Everything in the listing should be copied exactly, save for the pictures.

=====

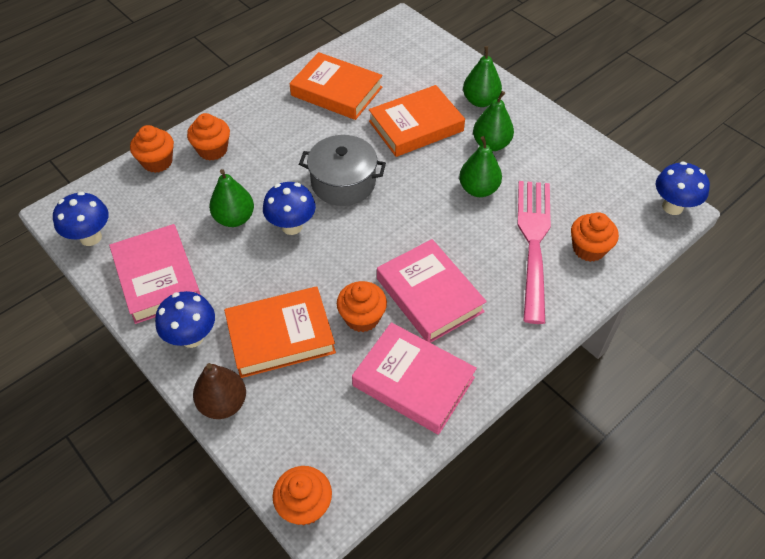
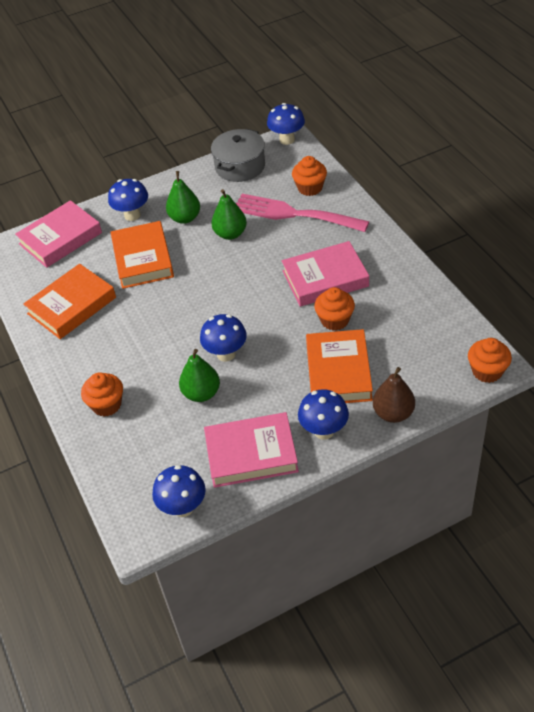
camera: 70 degrees left, 5 degrees down
orange cupcake [130,125,174,173] -> none
grey pot [299,135,386,206] -> grey pot moved to [211,129,265,182]
pink book [352,322,477,435] -> pink book moved to [15,200,102,268]
green pear [463,46,502,107] -> blue mushroom [108,179,148,221]

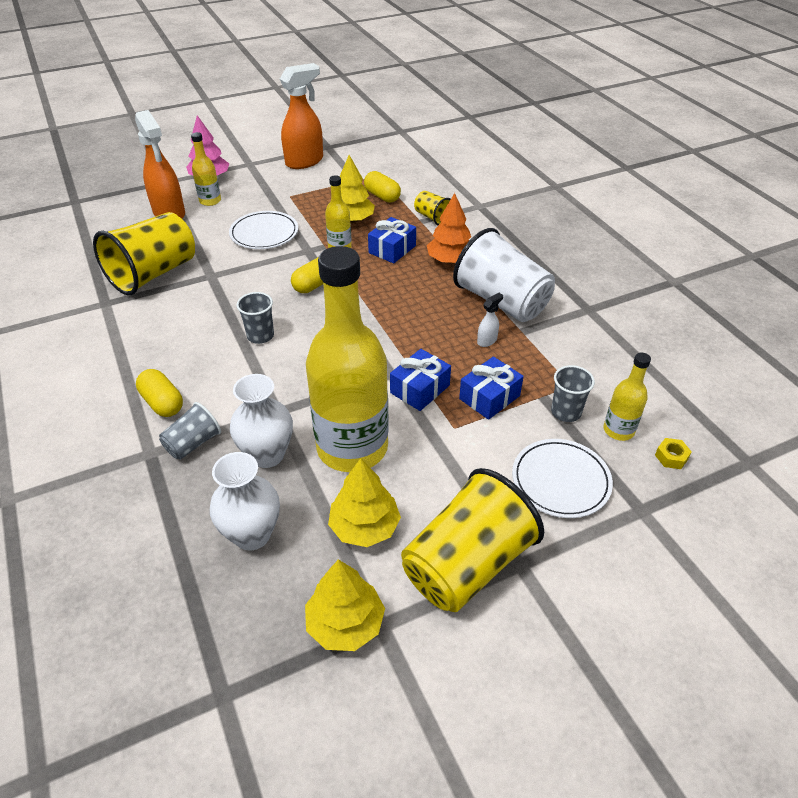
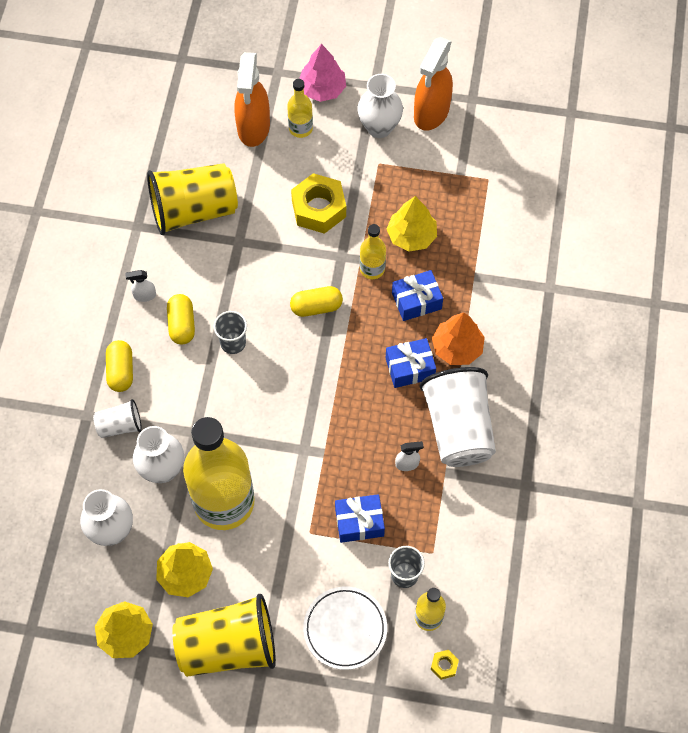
camera: 35 degrees right, 20 degrees up
grey cup [159,402,221,460] -> white cup [93,399,142,438]
white plate [229,211,298,249] -> yellow nut [291,173,346,234]
orange spray bottle [280,63,323,169] -> orange spray bottle turned 120 degrees clockwise [414,37,453,131]
yellow capsule [364,171,401,203] -> yellow capsule moved to [167,294,195,344]
blue gift [390,349,451,411] -> blue gift moved to [386,338,436,388]
yellow cup [414,191,451,226] -> none
none -> white spray bottle [125,270,156,302]
none -> white vase [357,74,403,138]

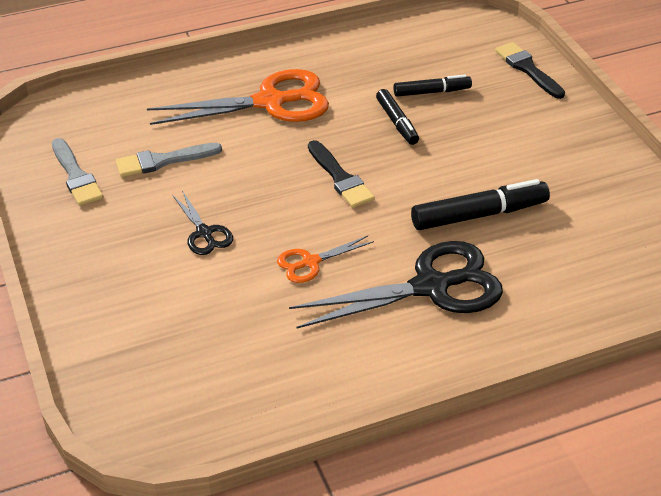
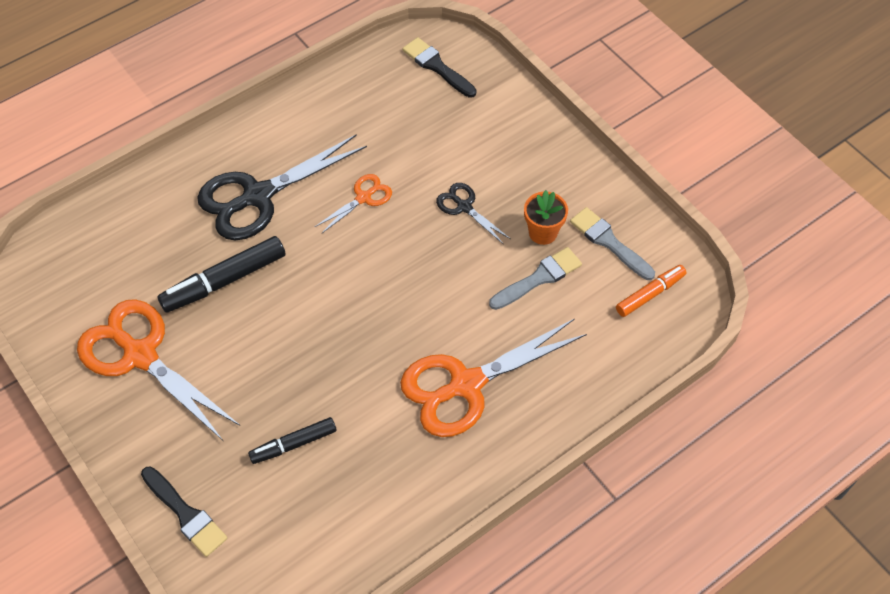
camera: 165 degrees right, 15 degrees up
black brush [308,140,375,208] -> black brush moved to [402,37,476,98]
black marker [376,89,419,145] -> none
none -> orange scissors [77,299,240,440]
none -> orange flower pot [524,190,568,245]
none -> orange marker [616,265,686,317]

=====

▶ [YOUR SOLUTION]:
camera: 70 degrees left, 5 degrees down
orange cupcake [130,125,174,173] -> none
grey pot [299,135,386,206] -> grey pot moved to [211,129,265,182]
pink book [352,322,477,435] -> pink book moved to [15,200,102,268]
green pear [463,46,502,107] -> blue mushroom [108,179,148,221]

camera: 35 degrees right, 20 degrees up
grey cup [159,402,221,460] -> white cup [93,399,142,438]
white plate [229,211,298,249] -> yellow nut [291,173,346,234]
orange spray bottle [280,63,323,169] -> orange spray bottle turned 120 degrees clockwise [414,37,453,131]
yellow capsule [364,171,401,203] -> yellow capsule moved to [167,294,195,344]
blue gift [390,349,451,411] -> blue gift moved to [386,338,436,388]
yellow cup [414,191,451,226] -> none
none -> white spray bottle [125,270,156,302]
none -> white vase [357,74,403,138]

camera: 165 degrees right, 15 degrees up
black brush [308,140,375,208] -> black brush moved to [402,37,476,98]
black marker [376,89,419,145] -> none
none -> orange scissors [77,299,240,440]
none -> orange flower pot [524,190,568,245]
none -> orange marker [616,265,686,317]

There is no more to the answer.